__Problem to work on__
Nothing but the lines from the one containing "change=moved; old=lavonal (black)" through the one containing "change=added; new=bebiruvin (white)", both included, should be given again, each exactly as written below.

--- Data records Enclosed Below ---

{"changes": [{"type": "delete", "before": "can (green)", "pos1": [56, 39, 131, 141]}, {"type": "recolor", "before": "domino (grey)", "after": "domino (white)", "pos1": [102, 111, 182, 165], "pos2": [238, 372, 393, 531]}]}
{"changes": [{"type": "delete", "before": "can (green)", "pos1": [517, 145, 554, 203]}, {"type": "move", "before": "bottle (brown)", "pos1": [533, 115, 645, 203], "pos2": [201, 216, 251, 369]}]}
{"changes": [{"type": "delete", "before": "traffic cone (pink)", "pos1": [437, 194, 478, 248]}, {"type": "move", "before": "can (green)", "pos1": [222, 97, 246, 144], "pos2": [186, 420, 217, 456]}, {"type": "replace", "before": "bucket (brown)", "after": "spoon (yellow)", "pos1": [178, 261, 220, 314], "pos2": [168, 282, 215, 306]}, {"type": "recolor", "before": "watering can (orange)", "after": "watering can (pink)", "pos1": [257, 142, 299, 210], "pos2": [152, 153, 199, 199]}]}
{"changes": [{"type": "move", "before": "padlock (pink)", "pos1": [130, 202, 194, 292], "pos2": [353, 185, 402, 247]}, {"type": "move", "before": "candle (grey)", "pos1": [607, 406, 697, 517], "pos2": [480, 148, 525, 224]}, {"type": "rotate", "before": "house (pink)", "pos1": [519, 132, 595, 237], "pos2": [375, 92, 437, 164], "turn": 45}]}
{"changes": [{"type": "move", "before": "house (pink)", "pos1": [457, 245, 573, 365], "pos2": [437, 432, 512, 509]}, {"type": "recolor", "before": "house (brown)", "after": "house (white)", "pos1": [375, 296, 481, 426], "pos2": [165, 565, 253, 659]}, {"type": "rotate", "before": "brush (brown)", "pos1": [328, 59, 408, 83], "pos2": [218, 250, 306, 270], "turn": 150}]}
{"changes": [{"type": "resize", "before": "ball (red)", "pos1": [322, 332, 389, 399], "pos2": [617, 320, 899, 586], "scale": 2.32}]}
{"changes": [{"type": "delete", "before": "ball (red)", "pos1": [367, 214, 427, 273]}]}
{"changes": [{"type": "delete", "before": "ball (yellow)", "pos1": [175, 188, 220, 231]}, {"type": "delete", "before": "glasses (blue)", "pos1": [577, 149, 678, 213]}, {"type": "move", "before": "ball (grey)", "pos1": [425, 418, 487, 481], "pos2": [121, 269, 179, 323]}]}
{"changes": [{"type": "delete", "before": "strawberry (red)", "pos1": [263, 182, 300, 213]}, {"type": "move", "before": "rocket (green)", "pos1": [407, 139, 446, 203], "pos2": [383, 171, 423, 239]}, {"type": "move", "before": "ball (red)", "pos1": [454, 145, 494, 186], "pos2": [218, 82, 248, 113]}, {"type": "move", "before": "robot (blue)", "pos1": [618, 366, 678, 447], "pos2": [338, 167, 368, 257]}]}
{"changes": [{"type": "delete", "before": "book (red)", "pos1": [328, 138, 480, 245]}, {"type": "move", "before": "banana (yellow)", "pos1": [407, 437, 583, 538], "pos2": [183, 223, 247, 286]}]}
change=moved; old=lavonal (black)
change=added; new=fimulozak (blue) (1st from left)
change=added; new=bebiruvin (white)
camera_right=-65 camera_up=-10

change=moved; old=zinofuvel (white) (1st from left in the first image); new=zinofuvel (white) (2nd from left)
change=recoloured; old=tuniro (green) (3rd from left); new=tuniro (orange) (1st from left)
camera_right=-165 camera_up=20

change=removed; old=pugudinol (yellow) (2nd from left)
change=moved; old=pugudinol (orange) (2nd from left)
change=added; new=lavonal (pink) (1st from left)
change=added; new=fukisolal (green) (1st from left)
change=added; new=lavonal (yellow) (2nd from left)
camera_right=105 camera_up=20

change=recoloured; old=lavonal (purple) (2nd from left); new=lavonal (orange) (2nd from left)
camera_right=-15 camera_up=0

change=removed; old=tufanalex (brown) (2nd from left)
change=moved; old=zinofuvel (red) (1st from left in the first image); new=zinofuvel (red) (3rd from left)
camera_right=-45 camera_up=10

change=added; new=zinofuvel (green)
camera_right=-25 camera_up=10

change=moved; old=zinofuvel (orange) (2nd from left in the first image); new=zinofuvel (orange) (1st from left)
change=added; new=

--- End of Enclosed Data records ---

__Output of the task__
change=moved; old=lavonal (black)
change=added; new=fimulozak (blue) (1st from left)
change=added; new=bebiruvin (white)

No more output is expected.